[Data to use Boundary: Start]

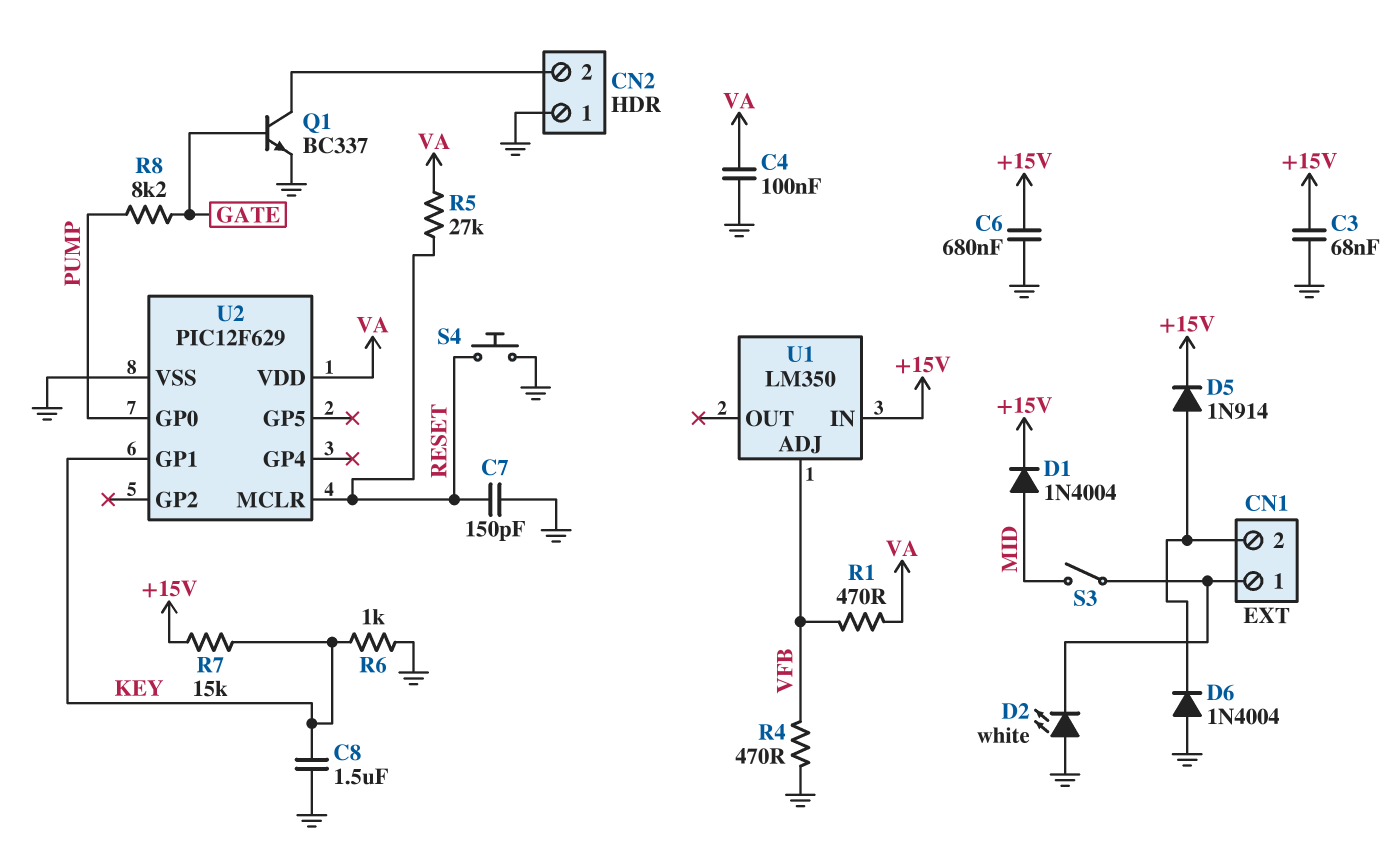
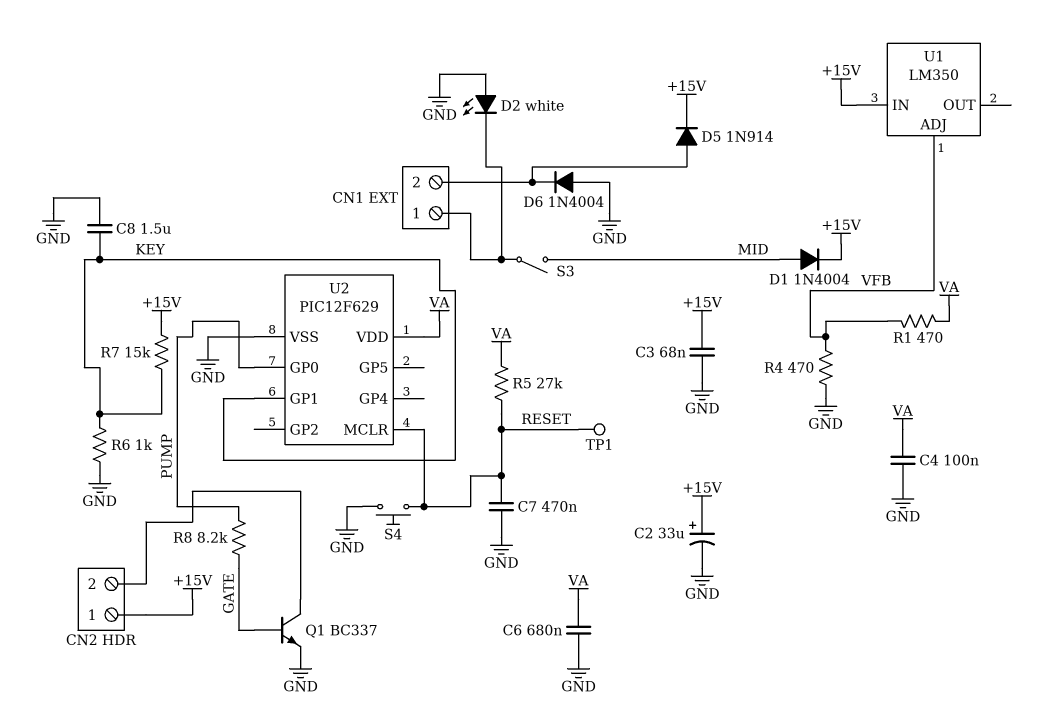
C2: none -> 33uF (plus +15V, minus GND)
C6: 680nF (+15V, GND) -> 680nF (GND, VA)
C7: 150pF (GND, RESET) -> 470nF (GND, RESET)
CN2 pin 1: GND -> +15V
TP1: none -> test point (RESET)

[Data to use Boundary: End]

## What is required
Show the lines of the entries that include the string "RESET", copying each in full.

## Exercise answer
C7: 150pF (GND, RESET) -> 470nF (GND, RESET)
TP1: none -> test point (RESET)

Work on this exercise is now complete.